-- THE PROBLEM --
Which lines run from the line with "red pyramid [294,238,361,300]" through the line with "none -> red cap [529,425,585,488]" in the entries below? Print them exactly, both ends included, and nothing more.

-- INFORMATION --

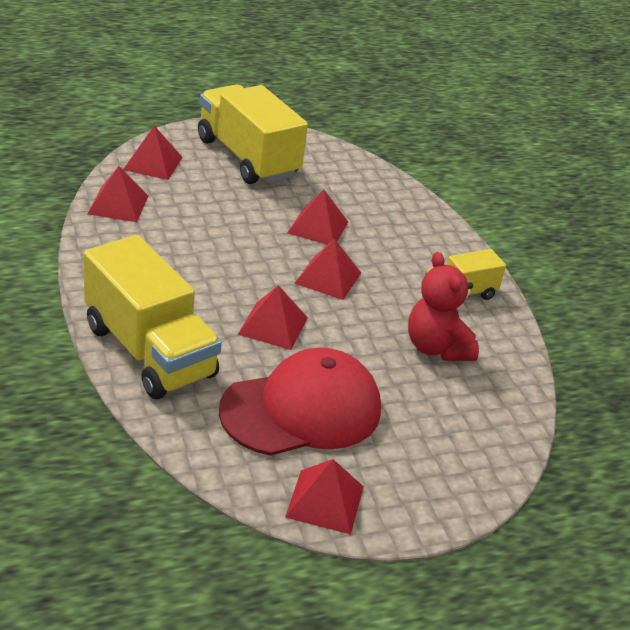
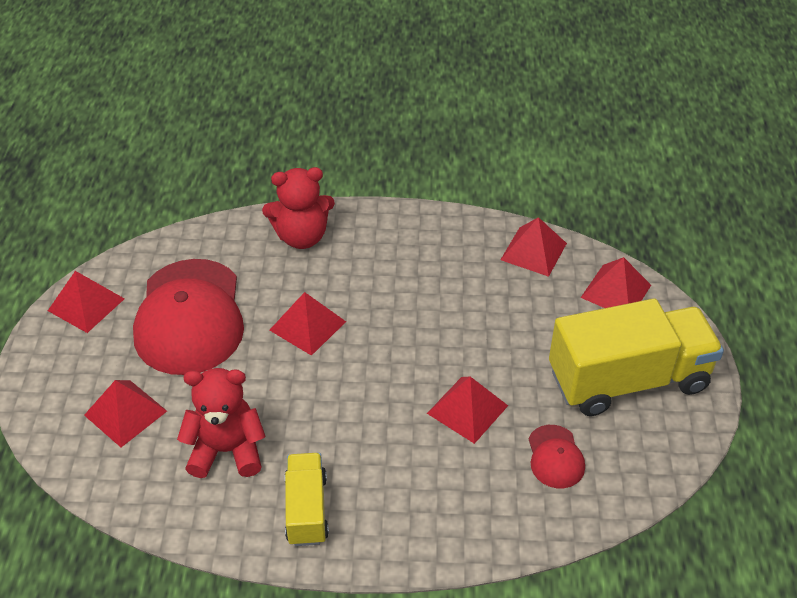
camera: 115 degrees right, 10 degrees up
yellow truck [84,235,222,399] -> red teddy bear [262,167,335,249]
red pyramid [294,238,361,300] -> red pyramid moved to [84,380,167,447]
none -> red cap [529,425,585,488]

==

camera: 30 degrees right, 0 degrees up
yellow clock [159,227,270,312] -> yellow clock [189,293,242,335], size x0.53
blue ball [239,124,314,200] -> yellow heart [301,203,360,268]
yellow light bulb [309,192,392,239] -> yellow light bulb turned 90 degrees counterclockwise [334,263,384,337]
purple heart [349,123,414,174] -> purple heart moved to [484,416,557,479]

-- OUTPUT BELOW --
red pyramid [294,238,361,300] -> red pyramid moved to [84,380,167,447]
none -> red cap [529,425,585,488]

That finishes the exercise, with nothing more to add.